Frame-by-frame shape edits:
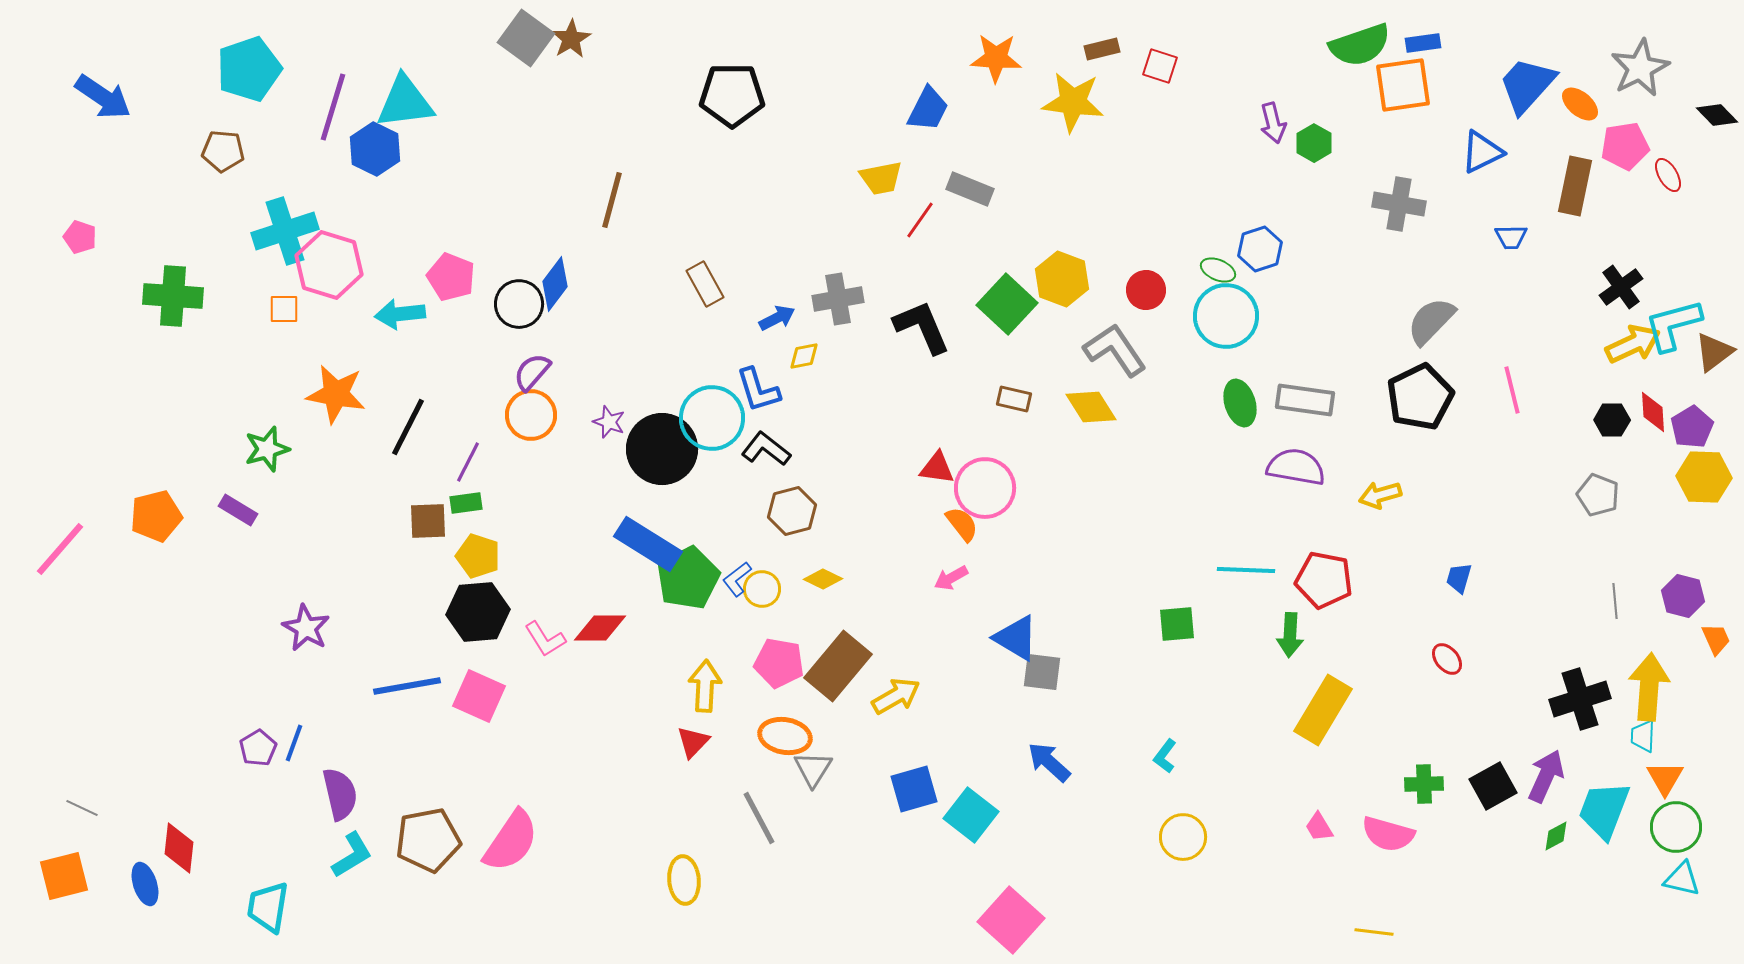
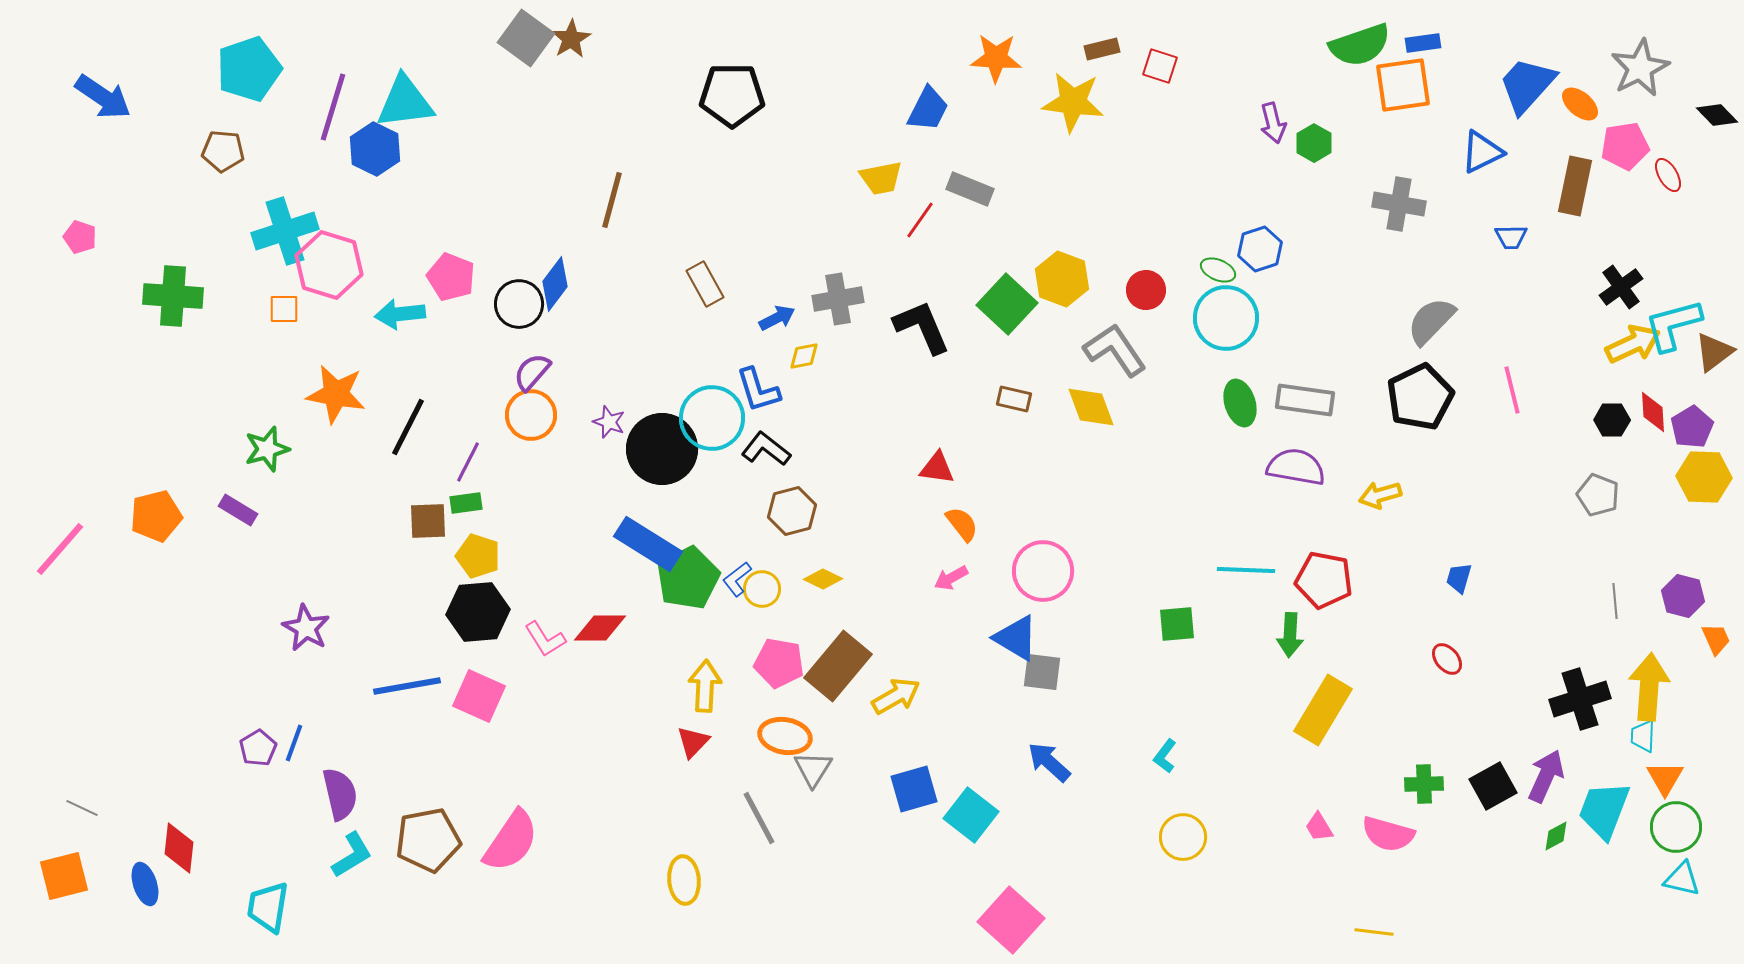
cyan circle at (1226, 316): moved 2 px down
yellow diamond at (1091, 407): rotated 12 degrees clockwise
pink circle at (985, 488): moved 58 px right, 83 px down
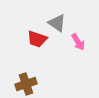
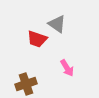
gray triangle: moved 1 px down
pink arrow: moved 11 px left, 26 px down
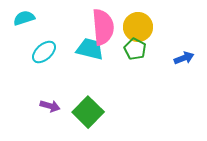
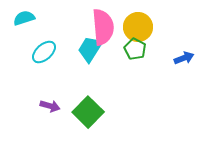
cyan trapezoid: rotated 72 degrees counterclockwise
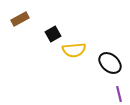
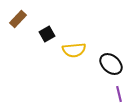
brown rectangle: moved 2 px left; rotated 18 degrees counterclockwise
black square: moved 6 px left
black ellipse: moved 1 px right, 1 px down
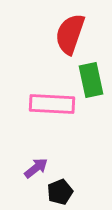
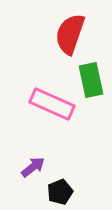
pink rectangle: rotated 21 degrees clockwise
purple arrow: moved 3 px left, 1 px up
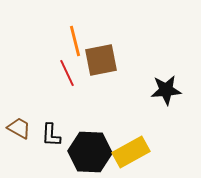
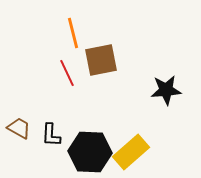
orange line: moved 2 px left, 8 px up
yellow rectangle: rotated 12 degrees counterclockwise
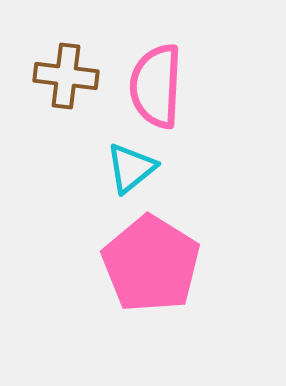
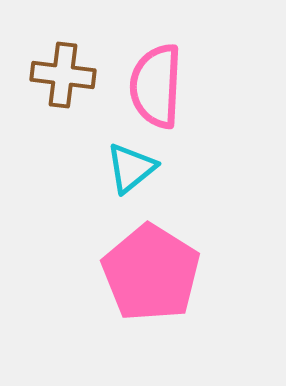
brown cross: moved 3 px left, 1 px up
pink pentagon: moved 9 px down
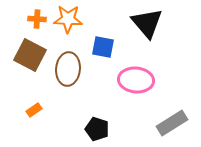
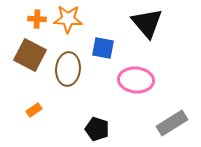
blue square: moved 1 px down
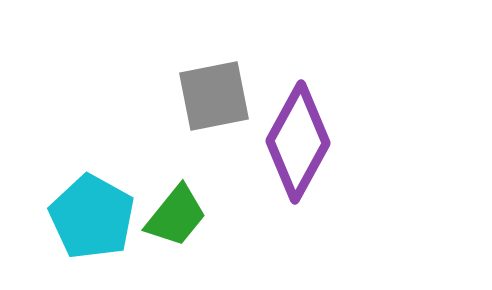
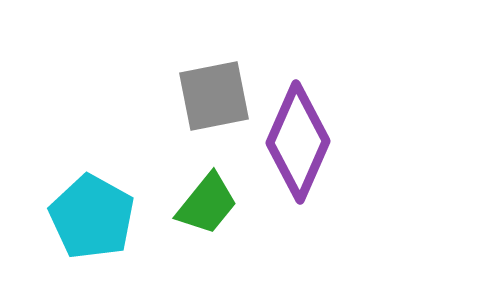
purple diamond: rotated 5 degrees counterclockwise
green trapezoid: moved 31 px right, 12 px up
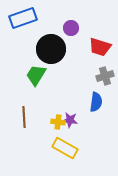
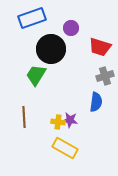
blue rectangle: moved 9 px right
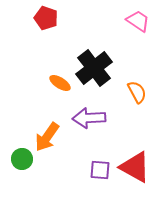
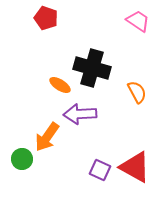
black cross: moved 2 px left; rotated 36 degrees counterclockwise
orange ellipse: moved 2 px down
purple arrow: moved 9 px left, 4 px up
purple square: rotated 20 degrees clockwise
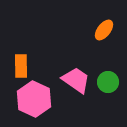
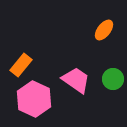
orange rectangle: moved 1 px up; rotated 40 degrees clockwise
green circle: moved 5 px right, 3 px up
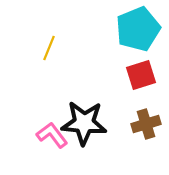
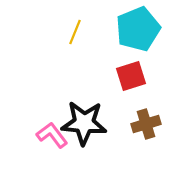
yellow line: moved 26 px right, 16 px up
red square: moved 10 px left, 1 px down
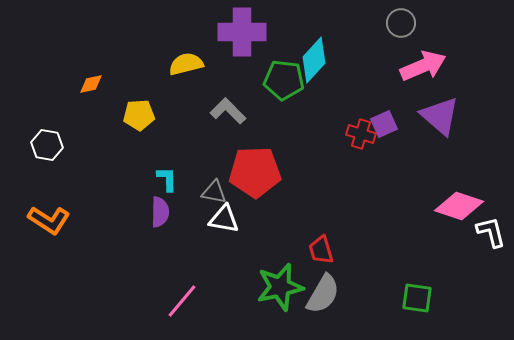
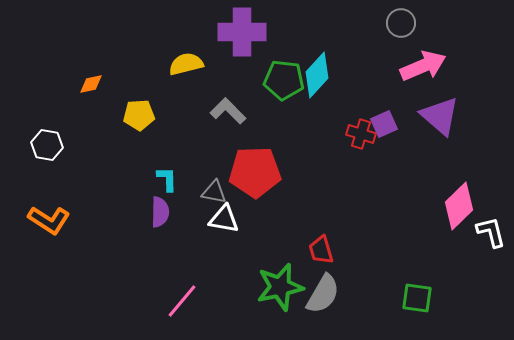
cyan diamond: moved 3 px right, 15 px down
pink diamond: rotated 63 degrees counterclockwise
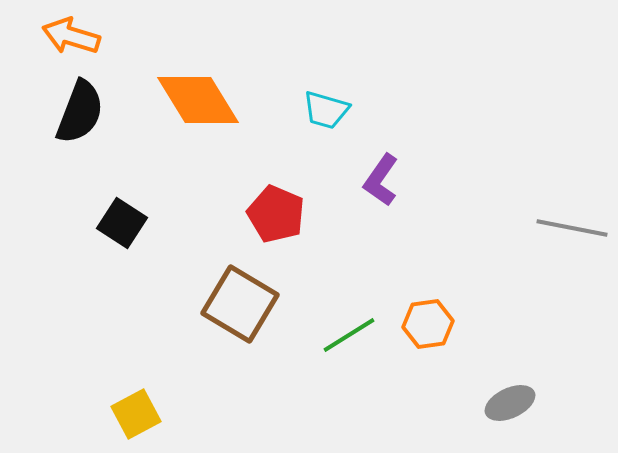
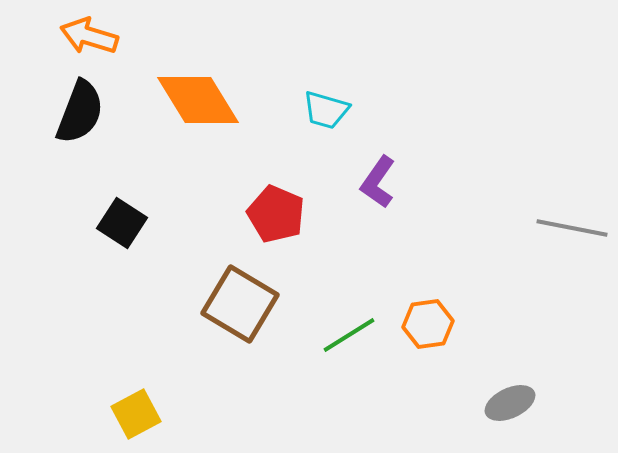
orange arrow: moved 18 px right
purple L-shape: moved 3 px left, 2 px down
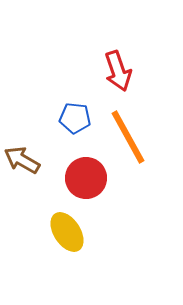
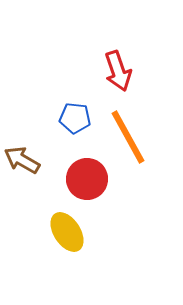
red circle: moved 1 px right, 1 px down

• [EXERCISE OBJECTIVE]: Starting at the line that contains "green circle: moved 5 px right, 3 px up", return every line through the end of the records above exactly as written, and return no pictures.

• [REPLY]:
green circle: moved 5 px right, 3 px up
yellow line: moved 26 px right, 16 px up
red square: moved 10 px left, 1 px down
cyan diamond: moved 3 px right, 15 px down
pink diamond: rotated 63 degrees counterclockwise
orange arrow: moved 18 px right
purple L-shape: moved 3 px left, 2 px down
red circle: moved 1 px right, 1 px down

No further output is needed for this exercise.